Problem requirements = Each record is to be copied exactly, with its pictures left behind.

The data =
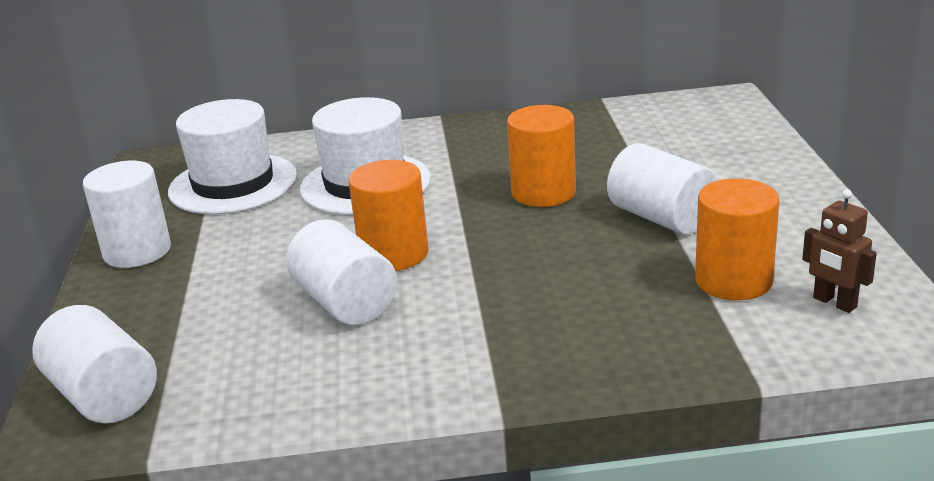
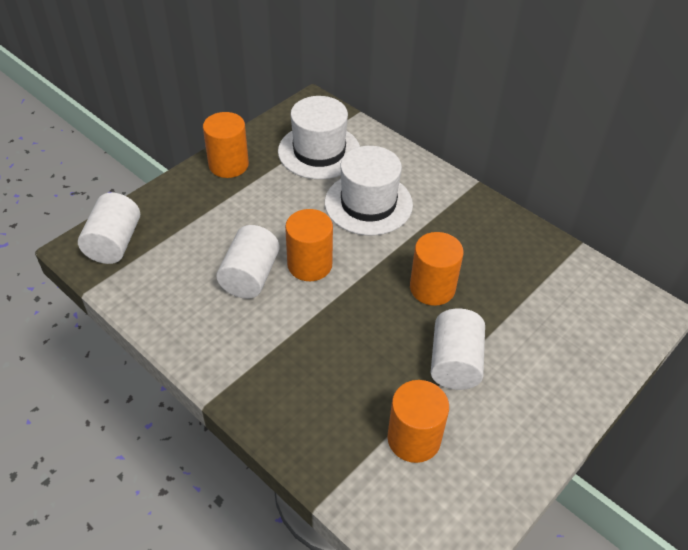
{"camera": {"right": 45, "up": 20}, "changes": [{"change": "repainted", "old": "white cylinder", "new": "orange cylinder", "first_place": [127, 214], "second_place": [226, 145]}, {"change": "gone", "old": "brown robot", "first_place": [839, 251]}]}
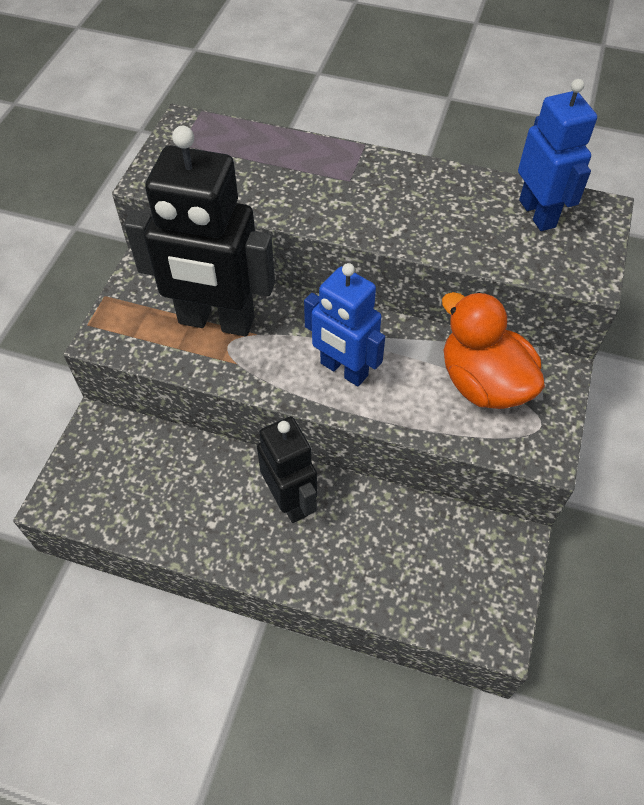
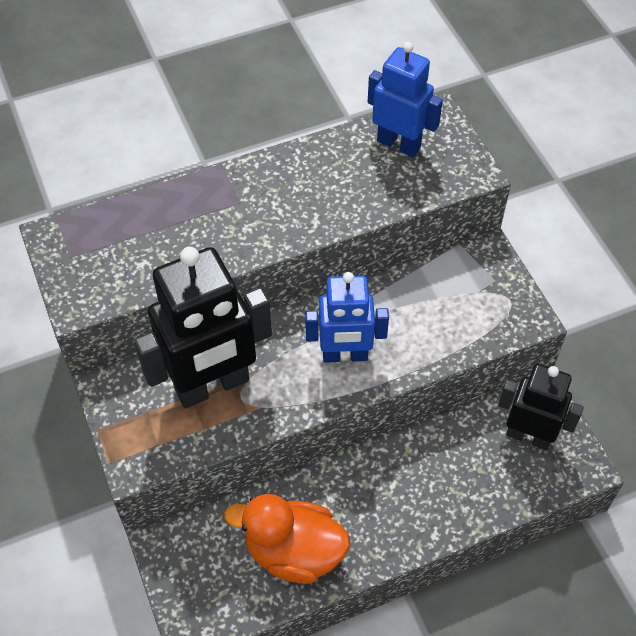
{"camera": {"right": -40, "up": 0}, "changes": [{"change": "shifted", "old": "orange duck", "first_place": [493, 350], "second_place": [287, 539]}, {"change": "shifted", "old": "black robot", "first_place": [287, 470], "second_place": [541, 407]}]}
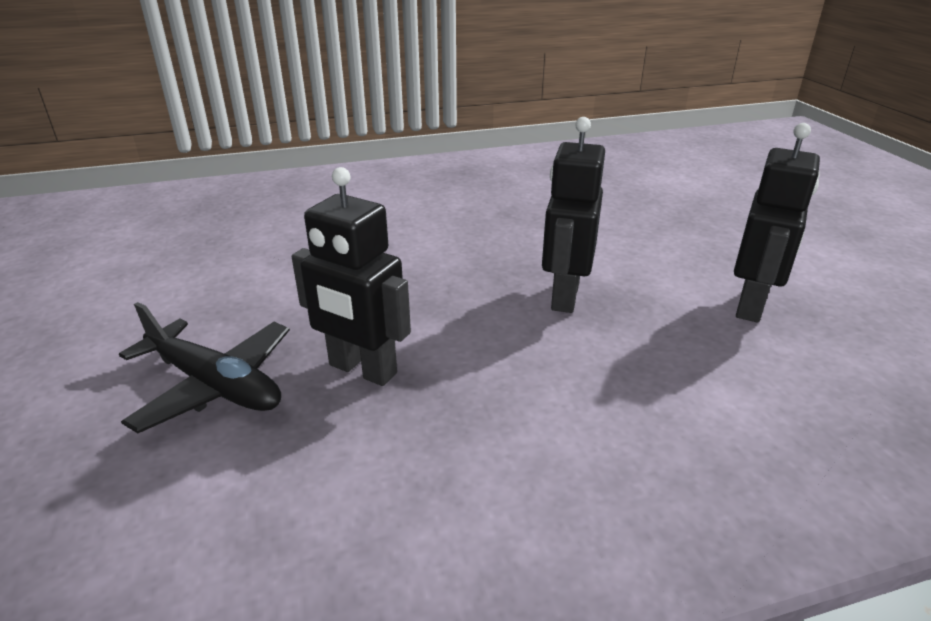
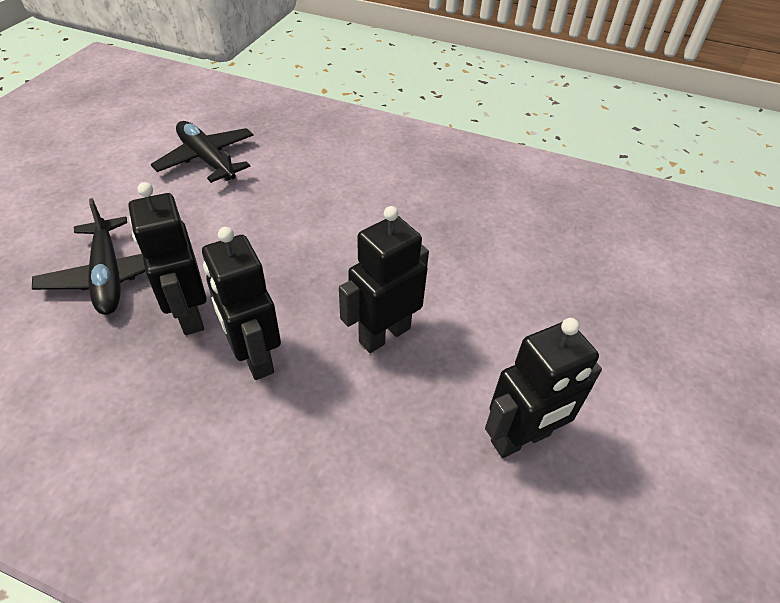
{"camera": {"right": 35, "up": 15}, "changes": [{"change": "new", "new": "black plane", "second_place": [202, 152]}, {"change": "new", "new": "black robot", "second_place": [241, 303]}]}
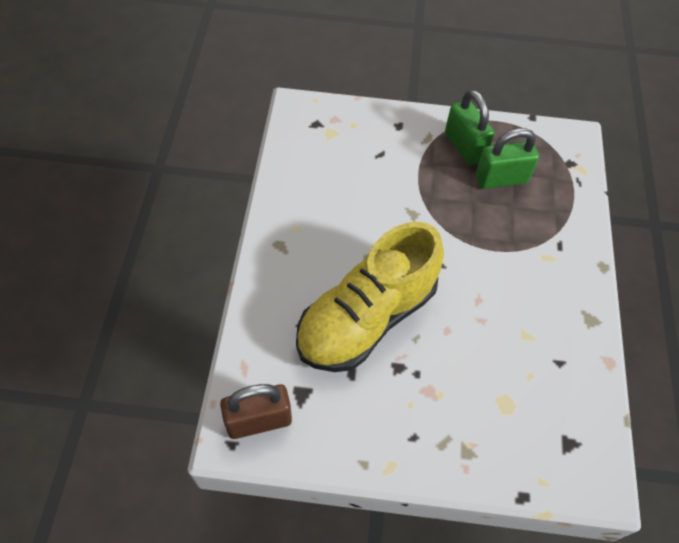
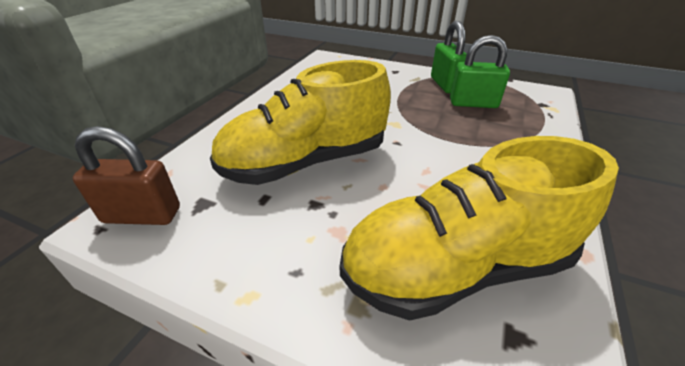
{"camera": {"right": 20, "up": -20}, "changes": [{"change": "new", "new": "yellow shoe", "second_place": [479, 228]}]}
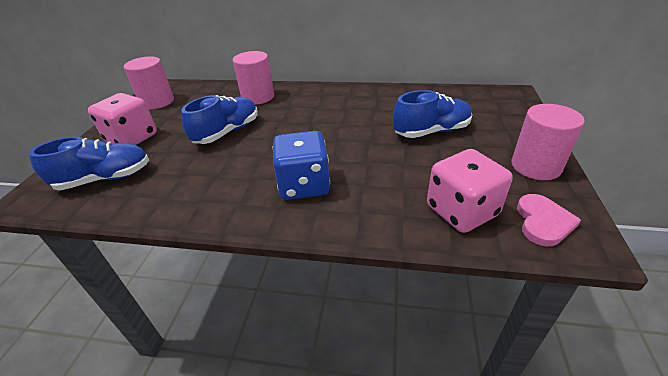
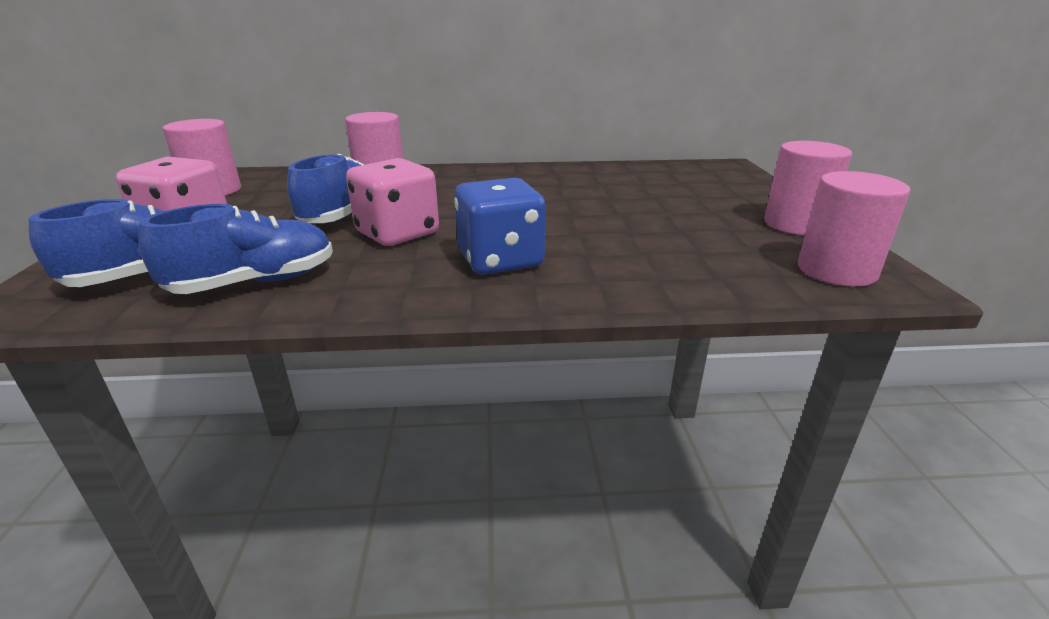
{"camera": {"right": -15, "up": -10}, "changes": [{"change": "shifted", "old": "blue shoe", "first_place": [432, 114], "second_place": [235, 249]}, {"change": "shifted", "old": "pink dice", "first_place": [470, 191], "second_place": [392, 202]}, {"change": "swapped", "old": "pink heart", "new": "pink cylinder", "first_place": [549, 220], "second_place": [854, 229]}]}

Task response =
{"camera": {"right": 45, "up": 20}, "changes": [{"change": "repainted", "old": "white cylinder", "new": "orange cylinder", "first_place": [127, 214], "second_place": [226, 145]}, {"change": "gone", "old": "brown robot", "first_place": [839, 251]}]}
{"camera": {"right": -40, "up": 0}, "changes": [{"change": "shifted", "old": "orange duck", "first_place": [493, 350], "second_place": [287, 539]}, {"change": "shifted", "old": "black robot", "first_place": [287, 470], "second_place": [541, 407]}]}
{"camera": {"right": 35, "up": 15}, "changes": [{"change": "new", "new": "black plane", "second_place": [202, 152]}, {"change": "new", "new": "black robot", "second_place": [241, 303]}]}
{"camera": {"right": 20, "up": -20}, "changes": [{"change": "new", "new": "yellow shoe", "second_place": [479, 228]}]}
{"camera": {"right": -15, "up": -10}, "changes": [{"change": "shifted", "old": "blue shoe", "first_place": [432, 114], "second_place": [235, 249]}, {"change": "shifted", "old": "pink dice", "first_place": [470, 191], "second_place": [392, 202]}, {"change": "swapped", "old": "pink heart", "new": "pink cylinder", "first_place": [549, 220], "second_place": [854, 229]}]}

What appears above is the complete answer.